[[ Excerpted data open ]]

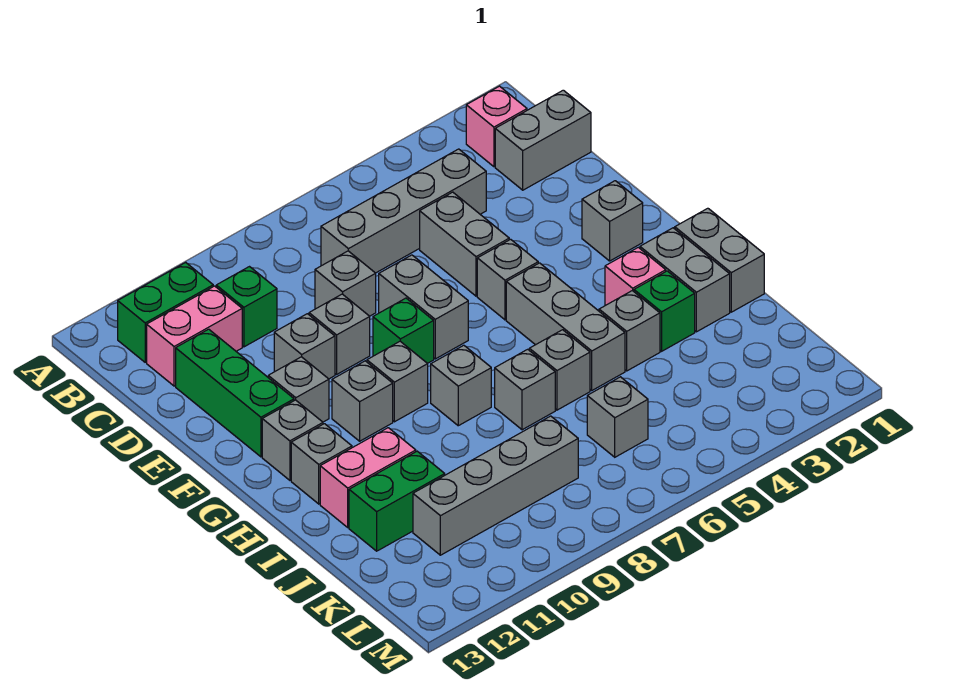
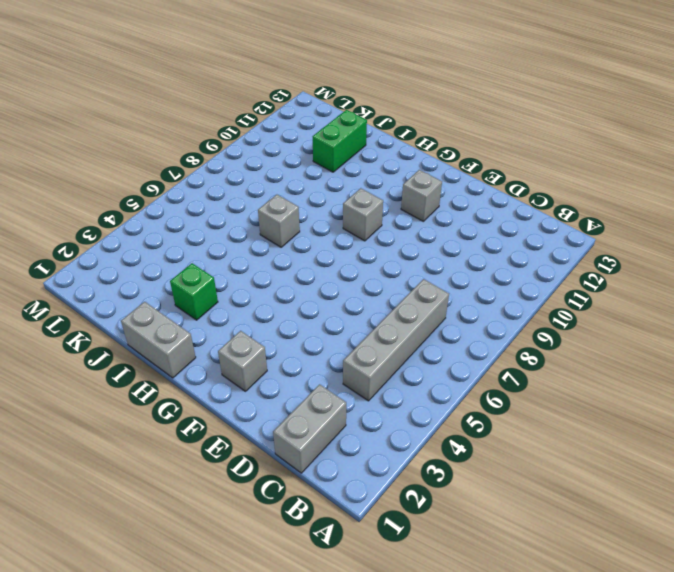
none -> pink brick B2 level 1
none -> green brick B11:B12 level 1
none -> green brick C10 level 1
none -> pink brick C11:C12 level 1

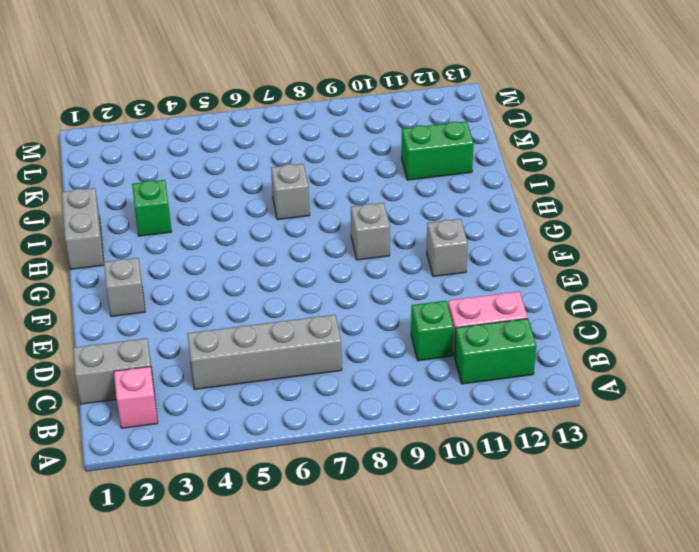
none -> grey brick D5:E5 level 1
none -> grey brick D8 level 1
none -> green brick D12:F12 level 1
none -> grey brick E7:F7 level 1

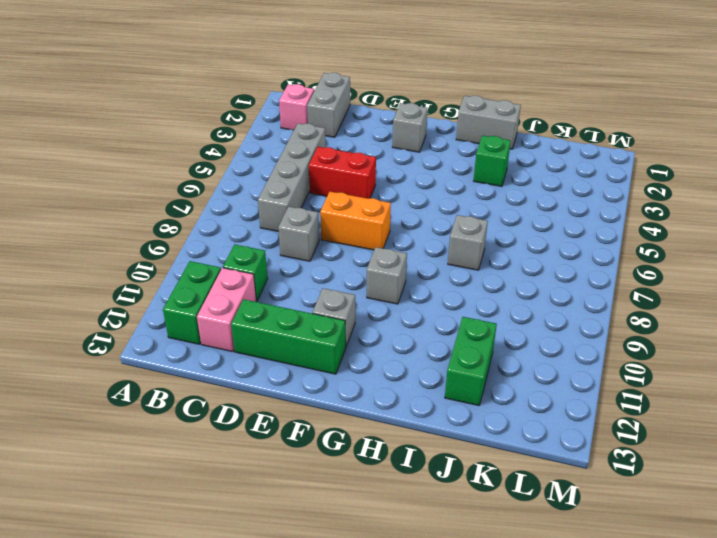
red brick D5:E5 level 1 -> grey brick D5:E5 level 1
orange brick E7:F7 level 1 -> grey brick E7:F7 level 1
none -> grey brick E9 level 1
none -> grey brick E10 level 1
none -> grey brick F5 level 1
none -> green brick F8 level 1

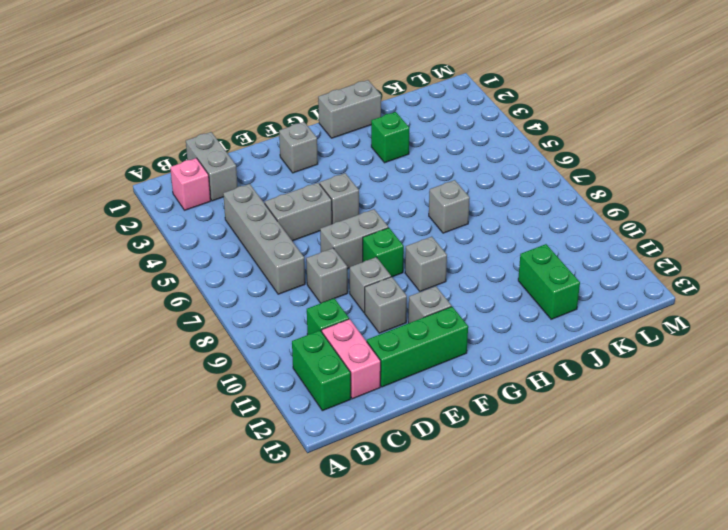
none -> grey brick G5:I5 level 1
none -> grey brick G10 level 1
none -> grey brick G12 level 1
none -> grey brick H2:I2 level 1

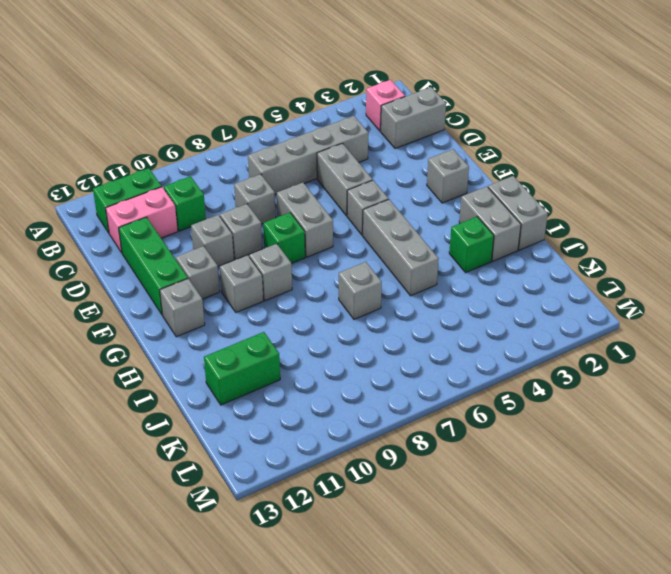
none -> pink brick H3 level 1
none -> grey brick H8 level 1
none -> grey brick H12 level 1
none -> grey brick I4 level 1

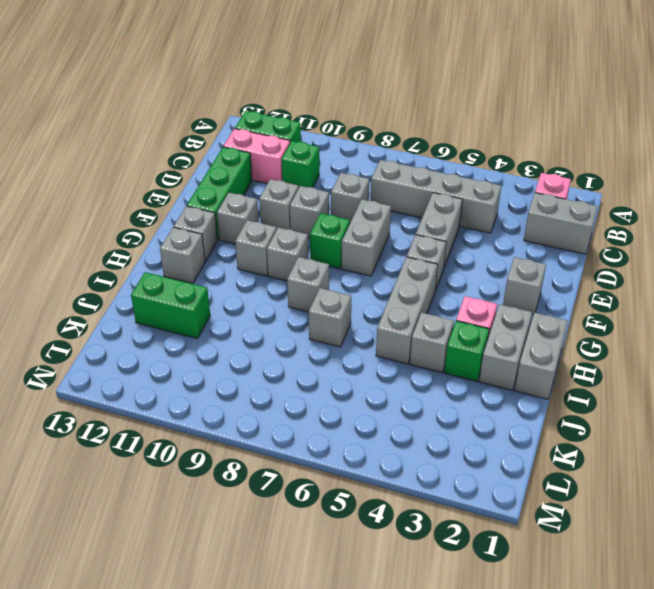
none -> grey brick I6 level 1
none -> pink brick I11:I12 level 1
none -> grey brick K6 level 1
none -> grey brick K8:K11 level 1

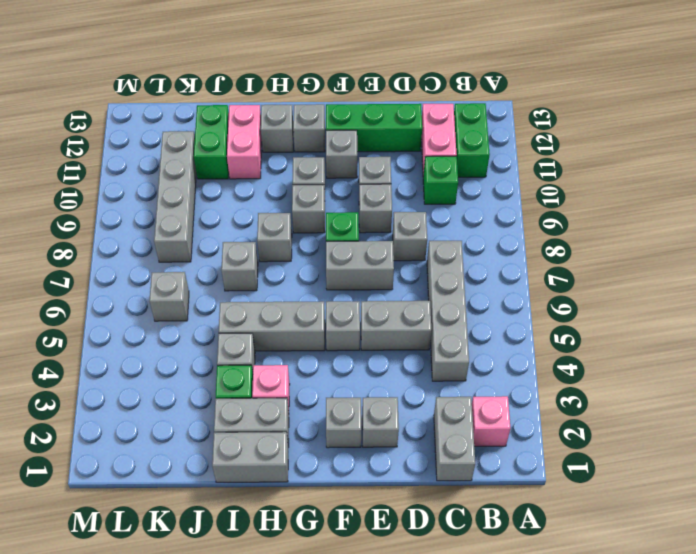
grey brick E2 level 1 -> grey brick I6 level 1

[[ Excerpted data closed ]]

▸ Exercise directions: Using the data above, which lines fall from the one with "none -> grey brick E10 level 1" through the one with "none -> grey brick K6 level 1"? Repeat them exactly, ends included, minus any pictures.

▸ Exercise answer:
none -> grey brick E10 level 1
none -> grey brick F5 level 1
none -> green brick F8 level 1

none -> grey brick G5:I5 level 1
none -> grey brick G10 level 1
none -> grey brick G12 level 1
none -> grey brick H2:I2 level 1

none -> pink brick H3 level 1
none -> grey brick H8 level 1
none -> grey brick H12 level 1
none -> grey brick I4 level 1

none -> grey brick I6 level 1
none -> pink brick I11:I12 level 1
none -> grey brick K6 level 1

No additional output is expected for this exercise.